Activity
Reproduce exactly, and only, the lines running from the start of the entries below to the line containing "FAN1: D4184 -> AOD4184".

(Records from a dataset)
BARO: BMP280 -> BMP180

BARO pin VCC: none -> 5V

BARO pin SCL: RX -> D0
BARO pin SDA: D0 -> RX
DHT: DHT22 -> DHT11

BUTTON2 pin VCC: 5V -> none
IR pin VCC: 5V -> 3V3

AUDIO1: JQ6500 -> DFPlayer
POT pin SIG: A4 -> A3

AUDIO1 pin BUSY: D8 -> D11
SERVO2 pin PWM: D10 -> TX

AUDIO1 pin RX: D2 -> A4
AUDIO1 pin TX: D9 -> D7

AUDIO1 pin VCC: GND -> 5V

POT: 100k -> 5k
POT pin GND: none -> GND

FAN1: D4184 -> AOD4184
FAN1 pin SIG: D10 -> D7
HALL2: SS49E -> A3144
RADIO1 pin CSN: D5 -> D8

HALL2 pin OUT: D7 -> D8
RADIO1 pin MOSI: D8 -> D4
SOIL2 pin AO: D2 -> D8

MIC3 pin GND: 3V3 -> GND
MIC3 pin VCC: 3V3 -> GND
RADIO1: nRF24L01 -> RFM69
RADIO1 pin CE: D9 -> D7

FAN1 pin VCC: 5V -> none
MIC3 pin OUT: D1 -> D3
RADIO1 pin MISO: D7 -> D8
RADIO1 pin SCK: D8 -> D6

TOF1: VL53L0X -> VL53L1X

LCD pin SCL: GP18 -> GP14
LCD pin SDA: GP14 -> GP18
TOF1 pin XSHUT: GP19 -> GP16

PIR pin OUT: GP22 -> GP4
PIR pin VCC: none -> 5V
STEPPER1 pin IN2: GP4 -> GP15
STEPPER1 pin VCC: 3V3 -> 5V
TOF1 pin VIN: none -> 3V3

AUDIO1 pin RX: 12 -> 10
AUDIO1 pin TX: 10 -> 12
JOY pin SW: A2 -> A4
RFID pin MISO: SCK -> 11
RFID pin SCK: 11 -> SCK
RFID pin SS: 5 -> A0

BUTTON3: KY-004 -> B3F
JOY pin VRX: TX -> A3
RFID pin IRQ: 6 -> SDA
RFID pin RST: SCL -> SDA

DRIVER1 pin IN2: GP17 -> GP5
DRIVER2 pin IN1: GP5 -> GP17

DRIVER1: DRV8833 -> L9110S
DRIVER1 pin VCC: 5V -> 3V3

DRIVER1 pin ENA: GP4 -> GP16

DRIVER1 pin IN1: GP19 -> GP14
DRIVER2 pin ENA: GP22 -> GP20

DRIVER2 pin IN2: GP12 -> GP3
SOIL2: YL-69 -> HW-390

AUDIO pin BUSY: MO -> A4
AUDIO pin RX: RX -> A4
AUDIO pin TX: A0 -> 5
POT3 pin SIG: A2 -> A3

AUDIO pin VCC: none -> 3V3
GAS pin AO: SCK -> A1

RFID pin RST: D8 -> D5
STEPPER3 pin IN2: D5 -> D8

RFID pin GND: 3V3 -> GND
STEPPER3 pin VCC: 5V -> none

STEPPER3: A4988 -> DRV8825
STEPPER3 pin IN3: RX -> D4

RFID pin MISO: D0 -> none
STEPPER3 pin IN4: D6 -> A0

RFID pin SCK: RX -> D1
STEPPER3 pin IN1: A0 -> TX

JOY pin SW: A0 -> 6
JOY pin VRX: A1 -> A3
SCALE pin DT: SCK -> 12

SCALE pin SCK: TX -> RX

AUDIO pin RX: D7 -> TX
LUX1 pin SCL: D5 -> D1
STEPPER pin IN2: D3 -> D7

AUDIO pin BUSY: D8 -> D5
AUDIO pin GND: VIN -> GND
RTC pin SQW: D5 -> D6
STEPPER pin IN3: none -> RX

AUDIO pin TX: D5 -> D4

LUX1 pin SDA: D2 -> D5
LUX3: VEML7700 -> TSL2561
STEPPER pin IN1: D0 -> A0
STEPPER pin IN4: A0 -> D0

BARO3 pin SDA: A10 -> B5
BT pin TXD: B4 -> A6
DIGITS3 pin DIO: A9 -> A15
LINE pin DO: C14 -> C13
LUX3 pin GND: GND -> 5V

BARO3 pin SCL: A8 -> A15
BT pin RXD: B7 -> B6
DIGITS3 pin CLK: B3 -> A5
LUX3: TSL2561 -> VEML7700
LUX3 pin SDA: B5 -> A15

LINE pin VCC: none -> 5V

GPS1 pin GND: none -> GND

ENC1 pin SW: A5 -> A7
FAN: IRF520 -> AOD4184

Your response
BARO: BMP280 -> BMP180

BARO pin VCC: none -> 5V

BARO pin SCL: RX -> D0
BARO pin SDA: D0 -> RX
DHT: DHT22 -> DHT11

BUTTON2 pin VCC: 5V -> none
IR pin VCC: 5V -> 3V3

AUDIO1: JQ6500 -> DFPlayer
POT pin SIG: A4 -> A3

AUDIO1 pin BUSY: D8 -> D11
SERVO2 pin PWM: D10 -> TX

AUDIO1 pin RX: D2 -> A4
AUDIO1 pin TX: D9 -> D7

AUDIO1 pin VCC: GND -> 5V

POT: 100k -> 5k
POT pin GND: none -> GND

FAN1: D4184 -> AOD4184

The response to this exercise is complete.